[Stored data]
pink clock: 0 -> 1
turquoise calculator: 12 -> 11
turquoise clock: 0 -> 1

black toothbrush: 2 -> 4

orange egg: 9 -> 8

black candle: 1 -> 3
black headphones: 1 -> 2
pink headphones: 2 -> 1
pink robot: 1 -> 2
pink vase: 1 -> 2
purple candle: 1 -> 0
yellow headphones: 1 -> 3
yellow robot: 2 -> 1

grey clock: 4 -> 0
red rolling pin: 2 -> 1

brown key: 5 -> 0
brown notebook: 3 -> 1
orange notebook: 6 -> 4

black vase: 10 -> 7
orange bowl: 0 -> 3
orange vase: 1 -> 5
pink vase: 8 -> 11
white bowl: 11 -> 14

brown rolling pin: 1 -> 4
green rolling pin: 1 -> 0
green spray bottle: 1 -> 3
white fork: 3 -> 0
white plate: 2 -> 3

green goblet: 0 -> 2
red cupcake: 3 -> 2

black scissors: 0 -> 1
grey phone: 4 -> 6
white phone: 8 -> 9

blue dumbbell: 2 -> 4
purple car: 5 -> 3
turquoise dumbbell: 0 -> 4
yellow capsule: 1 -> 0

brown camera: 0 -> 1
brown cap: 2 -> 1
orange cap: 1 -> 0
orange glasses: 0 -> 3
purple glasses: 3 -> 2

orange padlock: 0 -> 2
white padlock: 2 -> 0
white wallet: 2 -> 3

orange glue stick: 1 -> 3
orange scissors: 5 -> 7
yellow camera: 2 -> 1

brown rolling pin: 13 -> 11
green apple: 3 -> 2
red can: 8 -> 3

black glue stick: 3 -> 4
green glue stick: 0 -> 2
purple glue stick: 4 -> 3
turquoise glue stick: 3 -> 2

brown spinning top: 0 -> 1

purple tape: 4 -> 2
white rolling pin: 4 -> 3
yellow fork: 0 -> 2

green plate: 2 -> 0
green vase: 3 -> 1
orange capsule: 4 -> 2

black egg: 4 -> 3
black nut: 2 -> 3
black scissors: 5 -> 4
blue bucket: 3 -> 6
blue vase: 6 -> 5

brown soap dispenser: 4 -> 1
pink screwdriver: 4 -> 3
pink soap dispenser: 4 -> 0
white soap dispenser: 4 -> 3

§ REQUIRED ACTION: Lines from the top of the data above through the line containing "white padlock: 2 -> 0" must be repeated exactly. All other lines stay out.

§ ANSWER BELOW:
pink clock: 0 -> 1
turquoise calculator: 12 -> 11
turquoise clock: 0 -> 1

black toothbrush: 2 -> 4

orange egg: 9 -> 8

black candle: 1 -> 3
black headphones: 1 -> 2
pink headphones: 2 -> 1
pink robot: 1 -> 2
pink vase: 1 -> 2
purple candle: 1 -> 0
yellow headphones: 1 -> 3
yellow robot: 2 -> 1

grey clock: 4 -> 0
red rolling pin: 2 -> 1

brown key: 5 -> 0
brown notebook: 3 -> 1
orange notebook: 6 -> 4

black vase: 10 -> 7
orange bowl: 0 -> 3
orange vase: 1 -> 5
pink vase: 8 -> 11
white bowl: 11 -> 14

brown rolling pin: 1 -> 4
green rolling pin: 1 -> 0
green spray bottle: 1 -> 3
white fork: 3 -> 0
white plate: 2 -> 3

green goblet: 0 -> 2
red cupcake: 3 -> 2

black scissors: 0 -> 1
grey phone: 4 -> 6
white phone: 8 -> 9

blue dumbbell: 2 -> 4
purple car: 5 -> 3
turquoise dumbbell: 0 -> 4
yellow capsule: 1 -> 0

brown camera: 0 -> 1
brown cap: 2 -> 1
orange cap: 1 -> 0
orange glasses: 0 -> 3
purple glasses: 3 -> 2

orange padlock: 0 -> 2
white padlock: 2 -> 0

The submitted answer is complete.